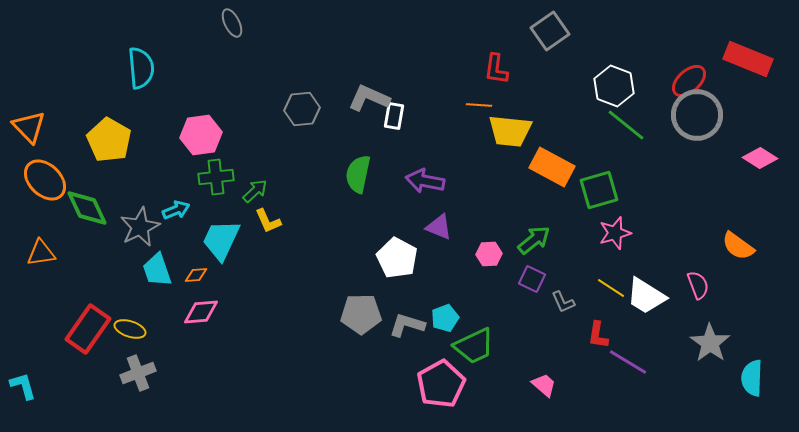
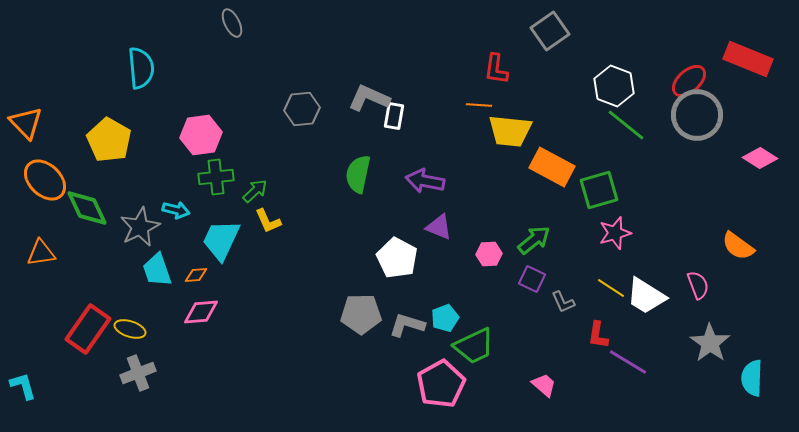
orange triangle at (29, 127): moved 3 px left, 4 px up
cyan arrow at (176, 210): rotated 36 degrees clockwise
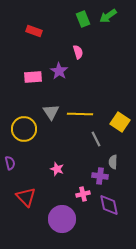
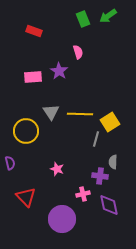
yellow square: moved 10 px left; rotated 24 degrees clockwise
yellow circle: moved 2 px right, 2 px down
gray line: rotated 42 degrees clockwise
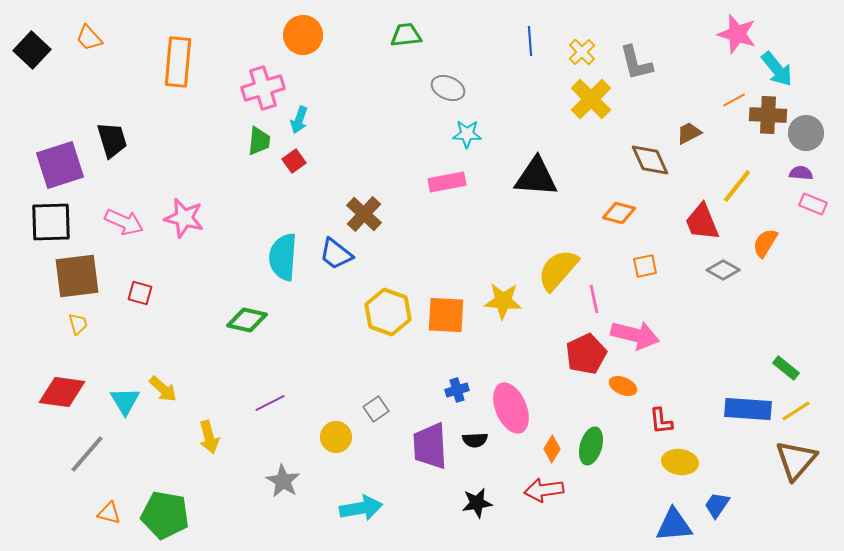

☆ ☆ ☆ ☆ ☆ ☆ ☆

WHAT THE EXERCISE ASKS
Restate all the material verbatim; omit every picture.

RESPONSE TO THIS TASK
orange triangle at (29, 127): moved 3 px left, 4 px up
cyan arrow at (176, 210): rotated 36 degrees clockwise
yellow square: moved 10 px left; rotated 24 degrees clockwise
yellow circle: moved 2 px right, 2 px down
gray line: rotated 42 degrees clockwise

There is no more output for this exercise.